## What the task asks:
Express the stretch from the start of the records through the line that contains "Image resolution: width=960 pixels, height=540 pixels. What" as a JSON list of strings, one string per line, leaving out blank lines.

[Rows from a dataset on spatial reasoning]

═══

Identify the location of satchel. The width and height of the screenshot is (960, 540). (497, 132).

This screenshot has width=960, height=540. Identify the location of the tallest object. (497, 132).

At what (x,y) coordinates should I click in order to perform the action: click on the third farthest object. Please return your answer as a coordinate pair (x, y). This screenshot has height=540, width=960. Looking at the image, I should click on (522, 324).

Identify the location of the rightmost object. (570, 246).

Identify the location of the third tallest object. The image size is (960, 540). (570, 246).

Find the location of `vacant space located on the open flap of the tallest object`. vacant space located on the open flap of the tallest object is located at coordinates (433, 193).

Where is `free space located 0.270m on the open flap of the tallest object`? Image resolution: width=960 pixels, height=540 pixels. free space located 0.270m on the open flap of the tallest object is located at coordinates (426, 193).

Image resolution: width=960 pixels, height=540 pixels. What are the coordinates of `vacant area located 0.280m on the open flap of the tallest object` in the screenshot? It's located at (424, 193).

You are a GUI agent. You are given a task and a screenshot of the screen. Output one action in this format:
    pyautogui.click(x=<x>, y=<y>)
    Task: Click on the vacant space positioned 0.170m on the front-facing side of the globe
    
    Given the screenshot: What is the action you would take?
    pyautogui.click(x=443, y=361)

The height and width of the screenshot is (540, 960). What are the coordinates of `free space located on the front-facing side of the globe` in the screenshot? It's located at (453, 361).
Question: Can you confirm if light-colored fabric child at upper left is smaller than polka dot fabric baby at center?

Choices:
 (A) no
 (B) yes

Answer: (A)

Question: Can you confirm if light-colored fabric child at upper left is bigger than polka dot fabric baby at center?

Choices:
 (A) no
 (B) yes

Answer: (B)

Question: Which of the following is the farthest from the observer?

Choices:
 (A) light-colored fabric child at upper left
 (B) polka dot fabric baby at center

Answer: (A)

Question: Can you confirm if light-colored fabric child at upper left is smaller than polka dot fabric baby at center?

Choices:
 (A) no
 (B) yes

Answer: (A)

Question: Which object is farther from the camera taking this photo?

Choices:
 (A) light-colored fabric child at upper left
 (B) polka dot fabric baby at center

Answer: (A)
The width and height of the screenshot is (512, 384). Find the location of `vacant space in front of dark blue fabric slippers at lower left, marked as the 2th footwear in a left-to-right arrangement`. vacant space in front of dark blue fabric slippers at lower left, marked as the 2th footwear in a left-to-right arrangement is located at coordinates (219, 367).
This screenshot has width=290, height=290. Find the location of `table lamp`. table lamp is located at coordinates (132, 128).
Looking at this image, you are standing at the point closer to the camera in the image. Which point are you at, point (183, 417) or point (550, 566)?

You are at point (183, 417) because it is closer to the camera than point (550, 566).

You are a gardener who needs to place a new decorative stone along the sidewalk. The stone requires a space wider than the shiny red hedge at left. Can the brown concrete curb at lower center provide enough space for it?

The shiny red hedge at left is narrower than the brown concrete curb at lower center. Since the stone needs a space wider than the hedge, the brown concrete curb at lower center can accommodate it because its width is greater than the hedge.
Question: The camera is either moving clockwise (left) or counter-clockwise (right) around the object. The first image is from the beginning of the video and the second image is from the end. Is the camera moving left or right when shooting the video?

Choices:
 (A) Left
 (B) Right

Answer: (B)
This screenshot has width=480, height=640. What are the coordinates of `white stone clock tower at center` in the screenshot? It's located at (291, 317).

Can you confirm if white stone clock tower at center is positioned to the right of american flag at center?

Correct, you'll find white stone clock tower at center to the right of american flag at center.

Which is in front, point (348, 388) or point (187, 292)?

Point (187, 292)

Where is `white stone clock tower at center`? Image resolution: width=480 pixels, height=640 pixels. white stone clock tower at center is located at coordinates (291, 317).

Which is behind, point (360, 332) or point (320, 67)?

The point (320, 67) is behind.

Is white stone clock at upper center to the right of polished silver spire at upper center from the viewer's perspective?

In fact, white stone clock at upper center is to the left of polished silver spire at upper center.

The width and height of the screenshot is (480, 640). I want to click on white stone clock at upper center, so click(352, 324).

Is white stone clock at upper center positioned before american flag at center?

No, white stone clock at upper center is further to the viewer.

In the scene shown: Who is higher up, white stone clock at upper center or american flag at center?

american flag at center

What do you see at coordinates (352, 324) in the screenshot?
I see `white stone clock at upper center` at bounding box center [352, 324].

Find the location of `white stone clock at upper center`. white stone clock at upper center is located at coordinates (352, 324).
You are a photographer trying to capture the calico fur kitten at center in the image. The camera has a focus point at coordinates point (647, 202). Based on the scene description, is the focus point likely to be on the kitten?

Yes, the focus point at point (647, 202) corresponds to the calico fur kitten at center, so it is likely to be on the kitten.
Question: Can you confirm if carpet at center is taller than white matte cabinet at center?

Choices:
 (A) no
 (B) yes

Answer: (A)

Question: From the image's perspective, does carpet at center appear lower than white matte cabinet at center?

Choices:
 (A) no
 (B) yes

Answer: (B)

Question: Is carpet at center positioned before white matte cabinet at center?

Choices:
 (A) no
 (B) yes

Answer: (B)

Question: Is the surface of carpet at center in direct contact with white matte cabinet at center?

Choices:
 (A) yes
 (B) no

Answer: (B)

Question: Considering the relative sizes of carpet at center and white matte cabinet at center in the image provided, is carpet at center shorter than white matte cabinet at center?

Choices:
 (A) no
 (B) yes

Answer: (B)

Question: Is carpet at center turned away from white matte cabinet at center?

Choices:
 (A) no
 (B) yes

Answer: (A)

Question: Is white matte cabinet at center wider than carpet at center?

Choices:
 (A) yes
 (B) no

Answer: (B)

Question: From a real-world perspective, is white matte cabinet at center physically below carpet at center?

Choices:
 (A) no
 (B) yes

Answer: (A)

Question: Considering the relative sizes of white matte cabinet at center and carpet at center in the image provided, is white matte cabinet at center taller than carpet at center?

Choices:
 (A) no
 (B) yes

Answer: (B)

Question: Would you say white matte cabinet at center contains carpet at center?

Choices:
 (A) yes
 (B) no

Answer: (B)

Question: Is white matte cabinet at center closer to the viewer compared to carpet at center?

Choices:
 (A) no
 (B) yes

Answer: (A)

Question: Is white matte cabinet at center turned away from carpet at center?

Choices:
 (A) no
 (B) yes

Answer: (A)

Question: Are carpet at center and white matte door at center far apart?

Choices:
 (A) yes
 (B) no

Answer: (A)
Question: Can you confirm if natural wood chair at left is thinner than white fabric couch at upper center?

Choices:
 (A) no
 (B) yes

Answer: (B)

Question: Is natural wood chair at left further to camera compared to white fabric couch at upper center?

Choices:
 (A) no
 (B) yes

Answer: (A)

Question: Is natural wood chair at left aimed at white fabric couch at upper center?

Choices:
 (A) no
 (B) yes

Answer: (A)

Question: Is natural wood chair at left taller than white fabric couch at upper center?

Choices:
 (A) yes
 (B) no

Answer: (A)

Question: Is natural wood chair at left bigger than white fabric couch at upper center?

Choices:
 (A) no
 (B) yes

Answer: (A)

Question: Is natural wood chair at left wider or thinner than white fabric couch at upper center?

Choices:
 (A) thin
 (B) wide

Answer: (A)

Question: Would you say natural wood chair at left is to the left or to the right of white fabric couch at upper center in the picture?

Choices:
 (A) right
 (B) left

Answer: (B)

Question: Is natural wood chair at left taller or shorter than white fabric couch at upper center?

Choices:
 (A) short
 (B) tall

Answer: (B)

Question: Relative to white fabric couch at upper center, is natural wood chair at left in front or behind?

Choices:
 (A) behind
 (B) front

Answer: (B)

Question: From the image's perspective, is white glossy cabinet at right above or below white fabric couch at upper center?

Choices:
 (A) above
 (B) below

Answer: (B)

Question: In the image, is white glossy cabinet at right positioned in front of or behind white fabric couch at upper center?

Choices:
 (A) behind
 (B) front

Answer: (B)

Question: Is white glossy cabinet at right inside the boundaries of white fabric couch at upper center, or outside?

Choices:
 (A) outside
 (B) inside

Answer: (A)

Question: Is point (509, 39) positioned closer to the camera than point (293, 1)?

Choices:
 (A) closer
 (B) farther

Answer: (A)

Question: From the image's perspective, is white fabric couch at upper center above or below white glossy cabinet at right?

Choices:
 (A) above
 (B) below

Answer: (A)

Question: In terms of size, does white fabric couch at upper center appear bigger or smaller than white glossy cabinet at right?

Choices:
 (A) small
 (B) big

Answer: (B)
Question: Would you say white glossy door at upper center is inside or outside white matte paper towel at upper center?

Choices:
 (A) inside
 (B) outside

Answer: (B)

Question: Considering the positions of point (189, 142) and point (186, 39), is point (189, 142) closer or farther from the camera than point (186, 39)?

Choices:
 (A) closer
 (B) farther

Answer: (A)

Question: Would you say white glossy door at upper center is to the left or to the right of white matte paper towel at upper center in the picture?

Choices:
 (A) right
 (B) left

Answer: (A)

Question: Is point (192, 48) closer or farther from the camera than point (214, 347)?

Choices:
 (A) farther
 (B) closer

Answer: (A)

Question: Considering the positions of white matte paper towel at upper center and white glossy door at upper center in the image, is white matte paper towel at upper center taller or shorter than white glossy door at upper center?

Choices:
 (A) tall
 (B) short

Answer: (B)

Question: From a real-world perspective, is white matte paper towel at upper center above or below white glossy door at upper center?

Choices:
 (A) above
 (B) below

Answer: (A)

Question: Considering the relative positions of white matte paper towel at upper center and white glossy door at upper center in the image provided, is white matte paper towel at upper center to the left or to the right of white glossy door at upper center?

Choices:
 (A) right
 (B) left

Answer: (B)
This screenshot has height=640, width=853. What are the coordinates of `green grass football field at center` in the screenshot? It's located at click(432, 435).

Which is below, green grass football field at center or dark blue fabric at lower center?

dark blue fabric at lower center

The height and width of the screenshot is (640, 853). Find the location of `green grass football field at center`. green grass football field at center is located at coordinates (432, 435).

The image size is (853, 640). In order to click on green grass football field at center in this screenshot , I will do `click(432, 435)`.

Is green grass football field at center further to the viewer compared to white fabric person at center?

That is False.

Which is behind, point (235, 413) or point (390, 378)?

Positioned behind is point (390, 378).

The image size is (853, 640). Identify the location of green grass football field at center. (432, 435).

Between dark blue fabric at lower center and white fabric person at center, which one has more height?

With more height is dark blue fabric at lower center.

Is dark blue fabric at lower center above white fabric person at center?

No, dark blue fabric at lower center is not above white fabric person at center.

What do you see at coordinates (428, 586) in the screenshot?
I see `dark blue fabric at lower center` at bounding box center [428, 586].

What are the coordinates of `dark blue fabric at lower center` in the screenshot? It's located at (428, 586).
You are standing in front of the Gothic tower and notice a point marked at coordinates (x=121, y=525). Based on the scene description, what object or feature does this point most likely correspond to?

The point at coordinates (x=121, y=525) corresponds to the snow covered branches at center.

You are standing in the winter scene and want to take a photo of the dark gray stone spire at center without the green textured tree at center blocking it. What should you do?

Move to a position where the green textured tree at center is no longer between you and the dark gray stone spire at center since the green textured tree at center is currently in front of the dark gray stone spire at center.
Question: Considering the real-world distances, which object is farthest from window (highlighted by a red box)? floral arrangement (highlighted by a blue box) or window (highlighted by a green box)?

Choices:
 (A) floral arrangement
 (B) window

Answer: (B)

═══

## Finished answer:
[
  "Identify the location of satchel. The width and height of the screenshot is (960, 540). (497, 132).",
  "This screenshot has width=960, height=540. Identify the location of the tallest object. (497, 132).",
  "At what (x,y) coordinates should I click in order to perform the action: click on the third farthest object. Please return your answer as a coordinate pair (x, y). This screenshot has height=540, width=960. Looking at the image, I should click on (522, 324).",
  "Identify the location of the rightmost object. (570, 246).",
  "Identify the location of the third tallest object. The image size is (960, 540). (570, 246).",
  "Find the location of `vacant space located on the open flap of the tallest object`. vacant space located on the open flap of the tallest object is located at coordinates (433, 193).",
  "Where is `free space located 0.270m on the open flap of the tallest object`? Image resolution: width=960 pixels, height=540 pixels. free space located 0.270m on the open flap of the tallest object is located at coordinates (426, 193).",
  "Image resolution: width=960 pixels, height=540 pixels. What are the coordinates of `vacant area located 0.280m on the open flap of the tallest object` in the screenshot? It's located at (424, 193)."
]